## TASK OBJECTIVE
List each line of the data that holds the string "MOSI", please.

(SUPPLIED INFORMATION)

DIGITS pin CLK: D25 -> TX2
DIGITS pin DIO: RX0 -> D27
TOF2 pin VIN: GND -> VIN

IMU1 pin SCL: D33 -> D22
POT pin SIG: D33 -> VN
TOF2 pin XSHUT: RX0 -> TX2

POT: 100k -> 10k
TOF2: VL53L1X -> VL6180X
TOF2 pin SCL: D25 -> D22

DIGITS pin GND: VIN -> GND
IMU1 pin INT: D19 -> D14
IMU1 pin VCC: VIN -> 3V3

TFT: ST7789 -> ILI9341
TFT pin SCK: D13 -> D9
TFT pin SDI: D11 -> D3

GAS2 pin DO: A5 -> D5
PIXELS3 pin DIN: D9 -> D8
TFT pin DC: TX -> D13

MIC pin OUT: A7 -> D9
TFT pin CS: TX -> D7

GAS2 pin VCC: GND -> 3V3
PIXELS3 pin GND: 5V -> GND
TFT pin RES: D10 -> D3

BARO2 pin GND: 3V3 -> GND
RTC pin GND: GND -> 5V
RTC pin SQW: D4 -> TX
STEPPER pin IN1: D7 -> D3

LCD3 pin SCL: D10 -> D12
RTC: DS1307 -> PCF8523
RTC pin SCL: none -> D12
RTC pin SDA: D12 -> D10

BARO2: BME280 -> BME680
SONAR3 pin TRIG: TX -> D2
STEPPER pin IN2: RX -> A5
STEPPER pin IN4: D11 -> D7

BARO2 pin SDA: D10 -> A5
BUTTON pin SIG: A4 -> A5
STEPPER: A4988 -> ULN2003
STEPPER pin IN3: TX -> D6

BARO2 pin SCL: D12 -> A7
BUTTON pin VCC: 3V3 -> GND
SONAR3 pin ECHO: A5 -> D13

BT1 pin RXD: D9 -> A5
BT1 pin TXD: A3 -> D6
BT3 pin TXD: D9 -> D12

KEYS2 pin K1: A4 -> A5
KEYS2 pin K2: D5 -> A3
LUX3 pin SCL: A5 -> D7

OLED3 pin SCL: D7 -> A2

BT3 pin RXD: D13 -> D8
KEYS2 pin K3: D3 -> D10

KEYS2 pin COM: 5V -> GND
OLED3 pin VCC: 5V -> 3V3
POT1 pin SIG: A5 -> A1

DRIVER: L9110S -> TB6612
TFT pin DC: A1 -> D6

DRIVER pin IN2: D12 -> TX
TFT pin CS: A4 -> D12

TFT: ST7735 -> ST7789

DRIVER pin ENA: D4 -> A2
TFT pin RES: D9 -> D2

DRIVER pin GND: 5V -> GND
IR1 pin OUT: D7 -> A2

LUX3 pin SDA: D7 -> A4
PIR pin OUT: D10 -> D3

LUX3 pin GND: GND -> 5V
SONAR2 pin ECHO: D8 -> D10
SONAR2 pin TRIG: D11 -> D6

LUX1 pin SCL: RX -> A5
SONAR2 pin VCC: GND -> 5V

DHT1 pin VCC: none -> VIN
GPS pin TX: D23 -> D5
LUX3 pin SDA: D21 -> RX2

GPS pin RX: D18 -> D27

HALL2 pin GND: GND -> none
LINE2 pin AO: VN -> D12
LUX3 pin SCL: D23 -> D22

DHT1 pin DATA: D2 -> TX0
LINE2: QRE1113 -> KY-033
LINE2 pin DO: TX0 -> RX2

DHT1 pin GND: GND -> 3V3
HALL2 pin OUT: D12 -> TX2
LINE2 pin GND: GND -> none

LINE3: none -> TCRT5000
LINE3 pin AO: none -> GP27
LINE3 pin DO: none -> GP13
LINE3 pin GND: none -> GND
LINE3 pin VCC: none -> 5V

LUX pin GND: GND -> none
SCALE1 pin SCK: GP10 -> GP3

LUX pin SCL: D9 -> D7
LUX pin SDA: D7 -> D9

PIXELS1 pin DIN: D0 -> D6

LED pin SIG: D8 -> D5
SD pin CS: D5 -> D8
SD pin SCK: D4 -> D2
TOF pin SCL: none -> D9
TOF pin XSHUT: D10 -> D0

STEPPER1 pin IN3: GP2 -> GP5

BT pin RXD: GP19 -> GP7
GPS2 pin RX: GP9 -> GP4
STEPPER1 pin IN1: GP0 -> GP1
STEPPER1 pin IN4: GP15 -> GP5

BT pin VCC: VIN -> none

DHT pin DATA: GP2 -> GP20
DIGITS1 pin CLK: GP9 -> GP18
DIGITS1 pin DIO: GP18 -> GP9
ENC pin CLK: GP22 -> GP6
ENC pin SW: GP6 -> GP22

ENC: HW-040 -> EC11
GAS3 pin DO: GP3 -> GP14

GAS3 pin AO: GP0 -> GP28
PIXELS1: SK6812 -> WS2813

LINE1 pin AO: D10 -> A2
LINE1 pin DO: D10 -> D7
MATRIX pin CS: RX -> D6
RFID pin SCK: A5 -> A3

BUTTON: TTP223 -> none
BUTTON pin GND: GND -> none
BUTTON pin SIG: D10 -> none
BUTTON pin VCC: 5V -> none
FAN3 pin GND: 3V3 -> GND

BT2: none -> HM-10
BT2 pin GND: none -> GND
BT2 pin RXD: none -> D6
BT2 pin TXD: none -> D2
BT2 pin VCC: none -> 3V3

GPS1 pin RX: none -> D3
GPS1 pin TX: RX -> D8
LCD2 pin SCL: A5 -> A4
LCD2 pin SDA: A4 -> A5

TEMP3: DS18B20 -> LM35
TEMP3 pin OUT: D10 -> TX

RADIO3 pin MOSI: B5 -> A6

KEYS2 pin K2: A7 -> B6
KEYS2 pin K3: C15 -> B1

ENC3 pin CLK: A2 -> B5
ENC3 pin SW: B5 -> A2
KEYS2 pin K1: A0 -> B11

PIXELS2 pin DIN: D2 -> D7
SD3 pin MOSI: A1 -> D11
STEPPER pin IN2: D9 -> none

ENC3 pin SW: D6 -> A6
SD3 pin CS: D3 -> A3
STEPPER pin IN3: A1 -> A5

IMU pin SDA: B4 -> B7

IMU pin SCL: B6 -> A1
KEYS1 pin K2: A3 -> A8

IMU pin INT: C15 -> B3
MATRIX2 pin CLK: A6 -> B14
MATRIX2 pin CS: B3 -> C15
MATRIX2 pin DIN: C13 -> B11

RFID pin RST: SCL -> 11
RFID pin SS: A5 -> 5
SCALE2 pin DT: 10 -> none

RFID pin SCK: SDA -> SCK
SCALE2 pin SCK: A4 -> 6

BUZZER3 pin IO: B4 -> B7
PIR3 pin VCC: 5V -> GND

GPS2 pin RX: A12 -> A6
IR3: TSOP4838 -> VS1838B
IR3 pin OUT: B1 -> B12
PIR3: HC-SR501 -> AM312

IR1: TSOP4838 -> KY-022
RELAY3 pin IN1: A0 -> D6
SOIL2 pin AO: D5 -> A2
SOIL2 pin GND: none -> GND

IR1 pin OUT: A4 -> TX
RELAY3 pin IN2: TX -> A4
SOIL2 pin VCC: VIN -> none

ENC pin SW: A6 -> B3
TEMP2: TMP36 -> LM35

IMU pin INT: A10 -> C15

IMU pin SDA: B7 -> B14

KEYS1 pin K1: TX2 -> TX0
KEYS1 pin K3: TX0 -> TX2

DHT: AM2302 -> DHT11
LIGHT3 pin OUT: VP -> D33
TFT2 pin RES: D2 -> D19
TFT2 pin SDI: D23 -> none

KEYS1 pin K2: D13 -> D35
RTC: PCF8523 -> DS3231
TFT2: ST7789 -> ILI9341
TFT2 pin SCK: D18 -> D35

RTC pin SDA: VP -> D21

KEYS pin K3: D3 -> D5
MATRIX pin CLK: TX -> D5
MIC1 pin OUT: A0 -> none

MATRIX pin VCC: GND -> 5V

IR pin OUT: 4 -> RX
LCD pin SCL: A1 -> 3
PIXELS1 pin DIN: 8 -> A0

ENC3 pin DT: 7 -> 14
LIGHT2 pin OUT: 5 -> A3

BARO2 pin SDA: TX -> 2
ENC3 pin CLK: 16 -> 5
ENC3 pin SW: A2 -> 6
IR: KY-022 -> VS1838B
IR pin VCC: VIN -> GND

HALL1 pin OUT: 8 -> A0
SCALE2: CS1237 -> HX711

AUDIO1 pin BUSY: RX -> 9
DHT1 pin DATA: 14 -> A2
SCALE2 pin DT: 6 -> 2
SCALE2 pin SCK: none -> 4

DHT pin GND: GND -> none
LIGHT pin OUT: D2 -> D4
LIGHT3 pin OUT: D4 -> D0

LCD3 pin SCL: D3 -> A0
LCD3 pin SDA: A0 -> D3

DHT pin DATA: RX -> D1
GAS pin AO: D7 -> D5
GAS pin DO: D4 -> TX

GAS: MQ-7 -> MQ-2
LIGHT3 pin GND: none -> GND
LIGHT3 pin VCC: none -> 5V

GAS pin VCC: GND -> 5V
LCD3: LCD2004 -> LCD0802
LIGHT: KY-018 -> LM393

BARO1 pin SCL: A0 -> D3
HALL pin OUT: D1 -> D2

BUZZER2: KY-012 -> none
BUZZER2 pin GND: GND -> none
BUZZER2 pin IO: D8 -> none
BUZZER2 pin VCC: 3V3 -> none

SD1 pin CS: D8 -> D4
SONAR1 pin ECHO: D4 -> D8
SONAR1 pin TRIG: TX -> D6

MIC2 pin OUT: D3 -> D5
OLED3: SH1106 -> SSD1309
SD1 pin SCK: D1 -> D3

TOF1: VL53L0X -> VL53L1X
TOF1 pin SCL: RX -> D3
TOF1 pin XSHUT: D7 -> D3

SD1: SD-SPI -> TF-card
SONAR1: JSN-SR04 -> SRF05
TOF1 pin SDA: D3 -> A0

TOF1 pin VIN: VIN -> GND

(End SUPPLIED INFORMATION)

## ANSWER SECTION
RADIO3 pin MOSI: B5 -> A6
SD3 pin MOSI: A1 -> D11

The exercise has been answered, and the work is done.